WHAT IS REQUIRED
Every line of the data below that holds the string "MISO" needs to be reported.

RECORDS FOR THIS TASK

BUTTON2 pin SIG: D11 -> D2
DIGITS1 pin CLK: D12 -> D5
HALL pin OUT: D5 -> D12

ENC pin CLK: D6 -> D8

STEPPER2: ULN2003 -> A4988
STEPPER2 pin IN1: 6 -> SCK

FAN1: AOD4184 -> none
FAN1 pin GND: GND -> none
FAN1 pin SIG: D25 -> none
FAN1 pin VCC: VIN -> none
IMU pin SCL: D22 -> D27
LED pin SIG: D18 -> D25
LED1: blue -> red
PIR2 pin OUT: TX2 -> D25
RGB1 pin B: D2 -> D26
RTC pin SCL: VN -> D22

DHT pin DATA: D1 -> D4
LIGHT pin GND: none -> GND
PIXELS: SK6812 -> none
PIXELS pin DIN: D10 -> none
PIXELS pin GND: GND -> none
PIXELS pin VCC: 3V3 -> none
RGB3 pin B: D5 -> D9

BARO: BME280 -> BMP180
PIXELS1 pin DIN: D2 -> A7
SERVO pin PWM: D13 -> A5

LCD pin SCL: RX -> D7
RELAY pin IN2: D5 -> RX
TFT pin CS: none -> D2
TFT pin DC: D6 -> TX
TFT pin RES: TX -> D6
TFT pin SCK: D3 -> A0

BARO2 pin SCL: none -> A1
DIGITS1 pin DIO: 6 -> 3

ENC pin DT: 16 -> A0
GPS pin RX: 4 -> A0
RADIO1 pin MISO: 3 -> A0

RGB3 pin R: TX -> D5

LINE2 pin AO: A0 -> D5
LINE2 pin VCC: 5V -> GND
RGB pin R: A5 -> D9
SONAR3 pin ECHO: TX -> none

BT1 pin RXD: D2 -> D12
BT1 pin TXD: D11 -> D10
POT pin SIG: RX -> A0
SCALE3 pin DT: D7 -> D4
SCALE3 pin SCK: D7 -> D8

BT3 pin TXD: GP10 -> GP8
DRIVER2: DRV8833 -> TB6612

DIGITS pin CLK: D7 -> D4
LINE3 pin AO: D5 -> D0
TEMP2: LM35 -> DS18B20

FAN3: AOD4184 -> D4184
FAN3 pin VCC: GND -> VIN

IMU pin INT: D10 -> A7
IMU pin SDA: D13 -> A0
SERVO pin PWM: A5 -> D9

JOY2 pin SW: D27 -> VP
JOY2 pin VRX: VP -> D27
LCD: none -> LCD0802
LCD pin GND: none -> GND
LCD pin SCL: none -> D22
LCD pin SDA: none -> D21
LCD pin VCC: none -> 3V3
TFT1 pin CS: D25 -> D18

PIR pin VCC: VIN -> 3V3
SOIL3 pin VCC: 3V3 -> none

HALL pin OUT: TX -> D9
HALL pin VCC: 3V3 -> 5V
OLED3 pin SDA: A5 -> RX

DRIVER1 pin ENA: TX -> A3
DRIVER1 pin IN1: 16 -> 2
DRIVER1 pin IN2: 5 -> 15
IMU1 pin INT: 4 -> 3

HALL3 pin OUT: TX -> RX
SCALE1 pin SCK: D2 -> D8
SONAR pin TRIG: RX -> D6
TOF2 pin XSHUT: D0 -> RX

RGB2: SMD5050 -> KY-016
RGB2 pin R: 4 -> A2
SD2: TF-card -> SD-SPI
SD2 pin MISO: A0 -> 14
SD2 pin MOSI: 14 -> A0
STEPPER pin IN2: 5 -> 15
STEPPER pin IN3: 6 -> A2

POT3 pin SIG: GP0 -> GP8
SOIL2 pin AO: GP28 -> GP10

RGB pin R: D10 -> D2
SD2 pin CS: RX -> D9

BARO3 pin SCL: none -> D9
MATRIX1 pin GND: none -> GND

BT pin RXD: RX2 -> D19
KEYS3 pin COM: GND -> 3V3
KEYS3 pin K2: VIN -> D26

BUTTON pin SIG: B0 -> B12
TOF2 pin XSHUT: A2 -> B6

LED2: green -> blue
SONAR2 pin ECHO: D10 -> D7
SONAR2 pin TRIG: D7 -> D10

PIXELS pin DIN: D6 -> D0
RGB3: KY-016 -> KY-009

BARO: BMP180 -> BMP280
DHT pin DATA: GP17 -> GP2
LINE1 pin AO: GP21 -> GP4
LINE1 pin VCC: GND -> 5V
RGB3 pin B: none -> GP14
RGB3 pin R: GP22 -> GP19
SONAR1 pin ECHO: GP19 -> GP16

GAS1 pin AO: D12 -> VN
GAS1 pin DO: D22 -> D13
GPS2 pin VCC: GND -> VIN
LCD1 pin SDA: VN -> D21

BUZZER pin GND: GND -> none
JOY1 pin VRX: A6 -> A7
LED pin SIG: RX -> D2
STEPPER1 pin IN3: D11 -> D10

WRITTEN ANSWER
RADIO1 pin MISO: 3 -> A0
SD2 pin MISO: A0 -> 14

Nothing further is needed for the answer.